▶ BRIEF
With the images left out, print all of the records below exactly.

= Beginning of Section =

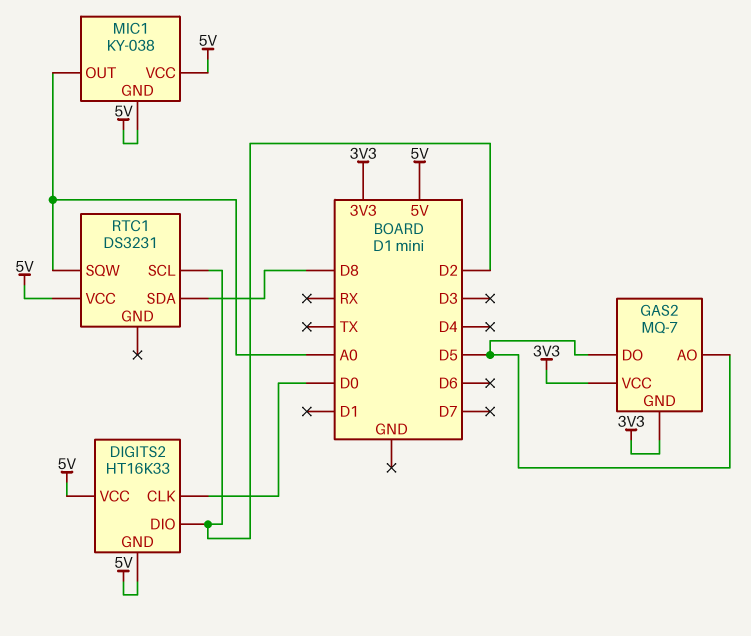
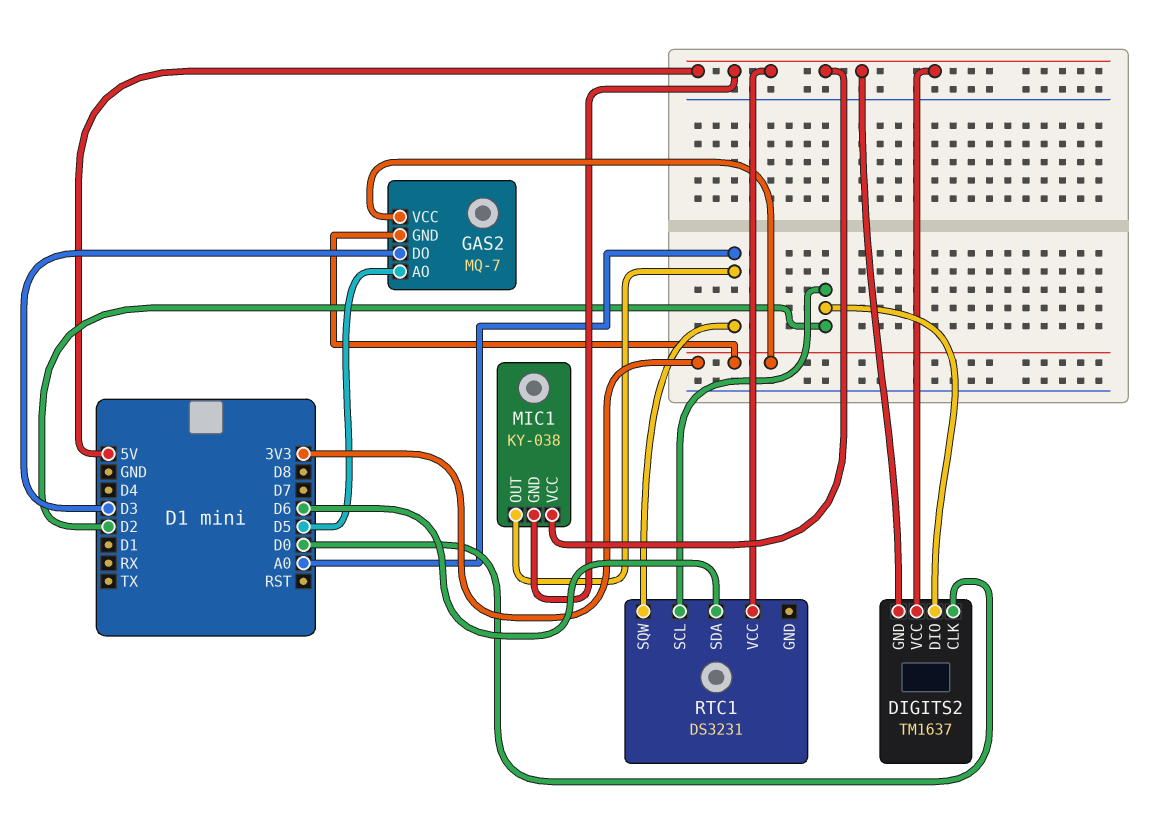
DIGITS2: HT16K33 -> TM1637
GAS2 pin DO: D5 -> D3
RTC1 pin SDA: D8 -> D6

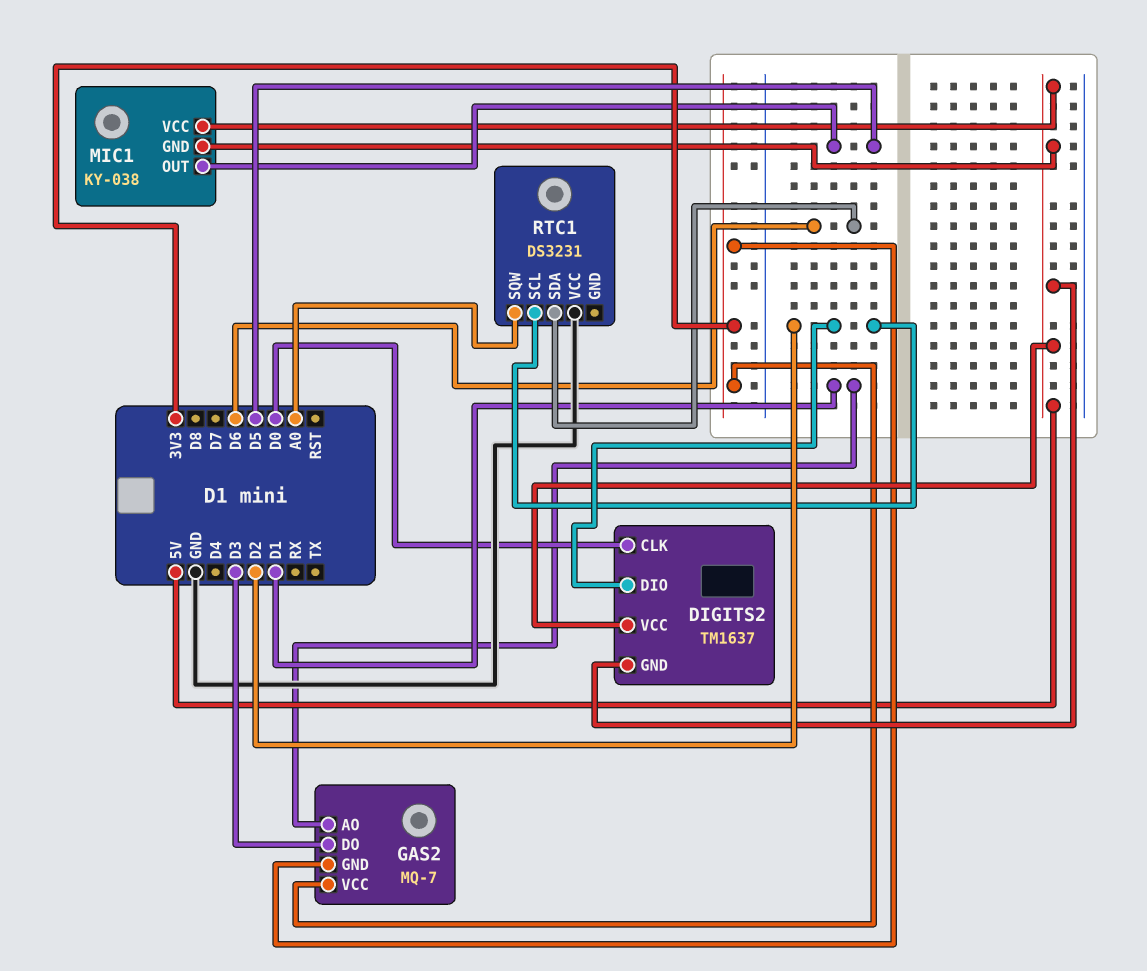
GAS2 pin AO: D5 -> D1
MIC1 pin OUT: A0 -> D5
RTC1 pin VCC: 5V -> GND

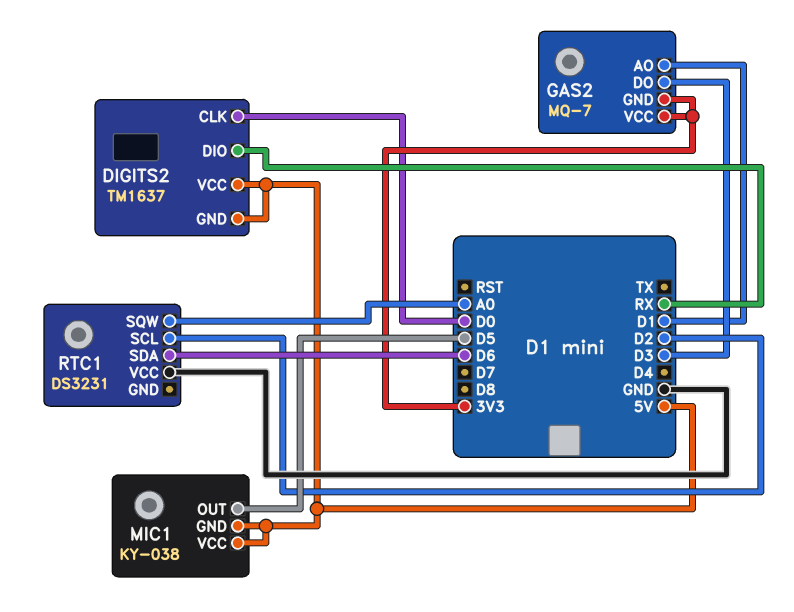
DIGITS2 pin DIO: D2 -> RX

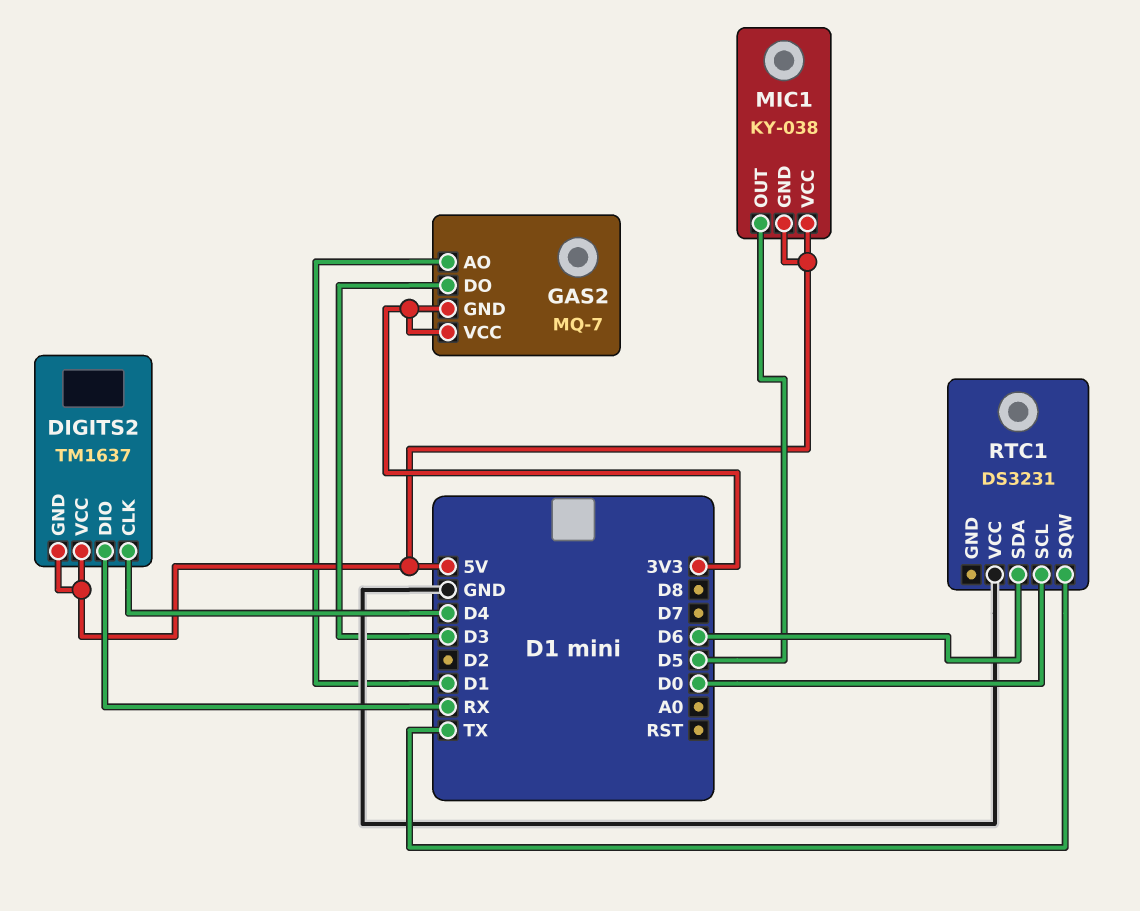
DIGITS2 pin CLK: D0 -> D4
RTC1 pin SCL: D2 -> D0
RTC1 pin SQW: A0 -> TX

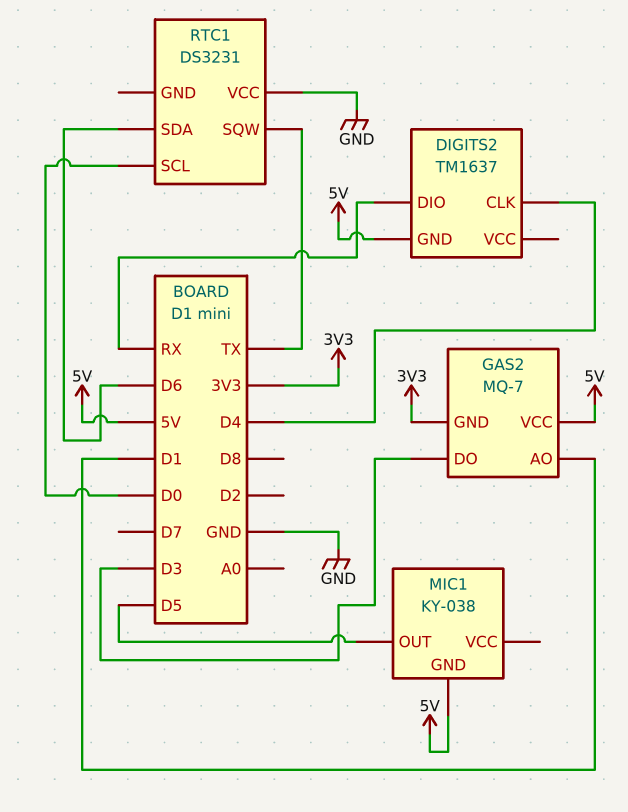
DIGITS2 pin VCC: 5V -> none
GAS2 pin VCC: 3V3 -> 5V
MIC1 pin VCC: 5V -> none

= End of Section =

▶ YOUR RESPONSE
DIGITS2: HT16K33 -> TM1637
GAS2 pin DO: D5 -> D3
RTC1 pin SDA: D8 -> D6

GAS2 pin AO: D5 -> D1
MIC1 pin OUT: A0 -> D5
RTC1 pin VCC: 5V -> GND

DIGITS2 pin DIO: D2 -> RX

DIGITS2 pin CLK: D0 -> D4
RTC1 pin SCL: D2 -> D0
RTC1 pin SQW: A0 -> TX

DIGITS2 pin VCC: 5V -> none
GAS2 pin VCC: 3V3 -> 5V
MIC1 pin VCC: 5V -> none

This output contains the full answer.